**Task instructions**
Pictures are not part of the copy. Reproduce all the records exactly.

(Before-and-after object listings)
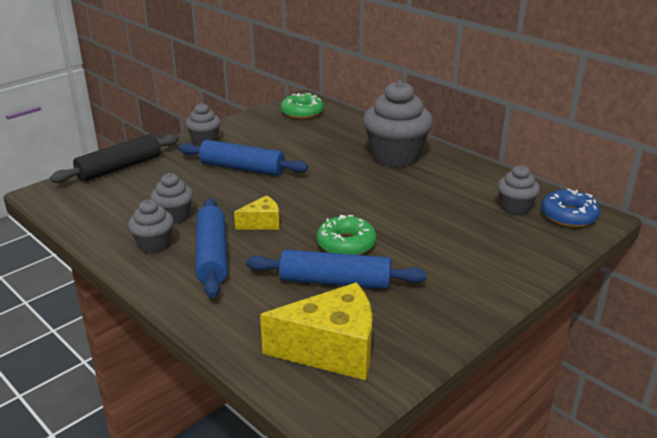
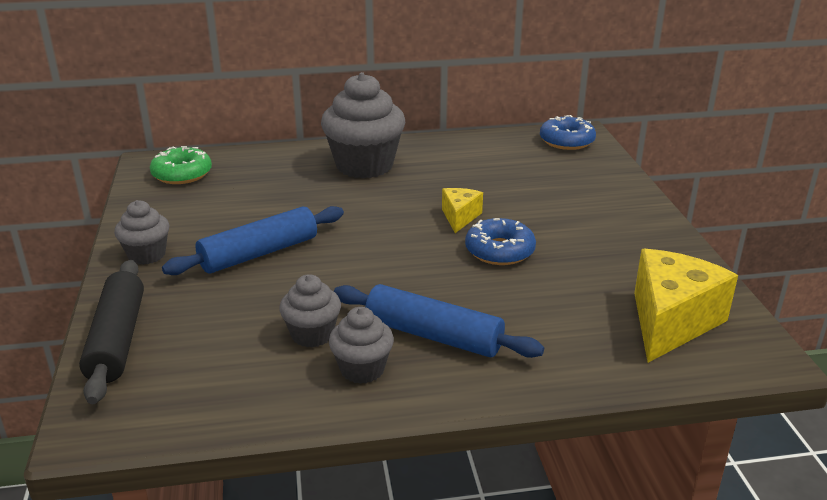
camera: 55 degrees left, 0 degrees up
(262, 223) = (402, 282): yellow cheese -> yellow cheese (460, 217)
(335, 282) = (560, 280): blue rolling pin -> none
(346, 244) = (499, 251): green donut -> blue donut
(515, 208) = (529, 155): grey cupcake -> none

**Completed exercise**
camera: 55 degrees left, 0 degrees up
(262, 223) = (402, 282): yellow cheese -> yellow cheese (460, 217)
(335, 282) = (560, 280): blue rolling pin -> none
(346, 244) = (499, 251): green donut -> blue donut
(515, 208) = (529, 155): grey cupcake -> none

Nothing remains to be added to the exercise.